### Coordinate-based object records
::::::::::

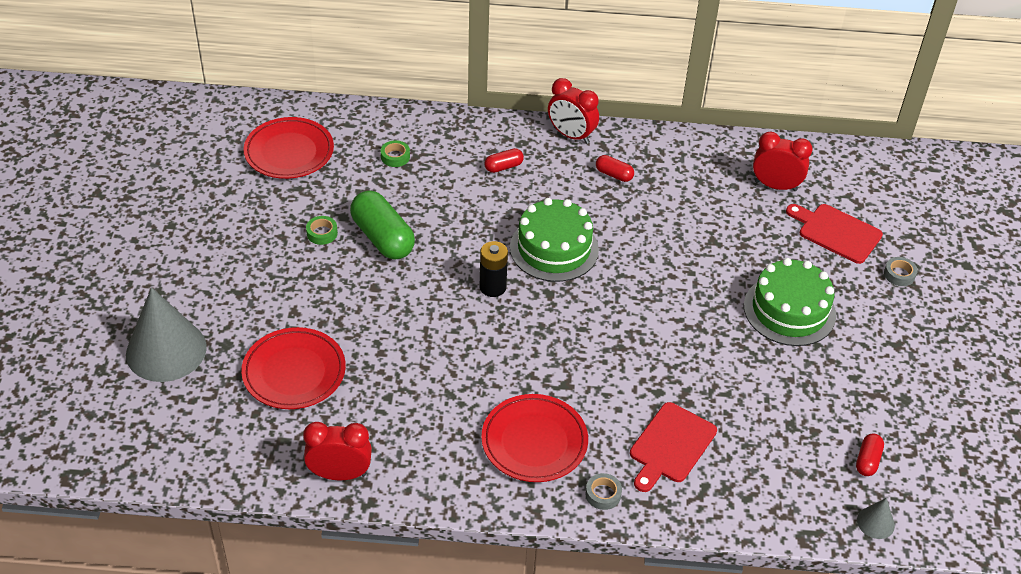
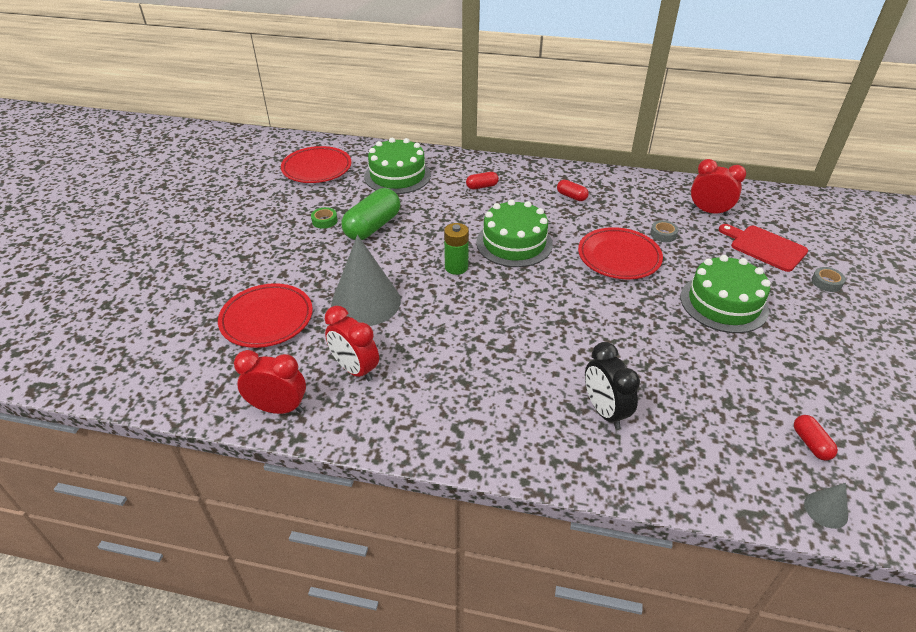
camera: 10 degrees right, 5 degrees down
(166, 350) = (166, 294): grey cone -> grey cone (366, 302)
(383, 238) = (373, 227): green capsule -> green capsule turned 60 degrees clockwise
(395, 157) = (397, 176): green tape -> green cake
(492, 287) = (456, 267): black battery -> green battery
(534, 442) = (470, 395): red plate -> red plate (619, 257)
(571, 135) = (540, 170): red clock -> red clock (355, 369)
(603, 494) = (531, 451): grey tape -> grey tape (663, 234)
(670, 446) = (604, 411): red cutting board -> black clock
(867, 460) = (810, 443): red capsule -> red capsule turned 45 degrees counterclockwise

::::::::::

### Aim of the task
Print the records above verbatim, pictures excluded.

### Answer space
camera: 10 degrees right, 5 degrees down
(166, 350) = (166, 294): grey cone -> grey cone (366, 302)
(383, 238) = (373, 227): green capsule -> green capsule turned 60 degrees clockwise
(395, 157) = (397, 176): green tape -> green cake
(492, 287) = (456, 267): black battery -> green battery
(534, 442) = (470, 395): red plate -> red plate (619, 257)
(571, 135) = (540, 170): red clock -> red clock (355, 369)
(603, 494) = (531, 451): grey tape -> grey tape (663, 234)
(670, 446) = (604, 411): red cutting board -> black clock
(867, 460) = (810, 443): red capsule -> red capsule turned 45 degrees counterclockwise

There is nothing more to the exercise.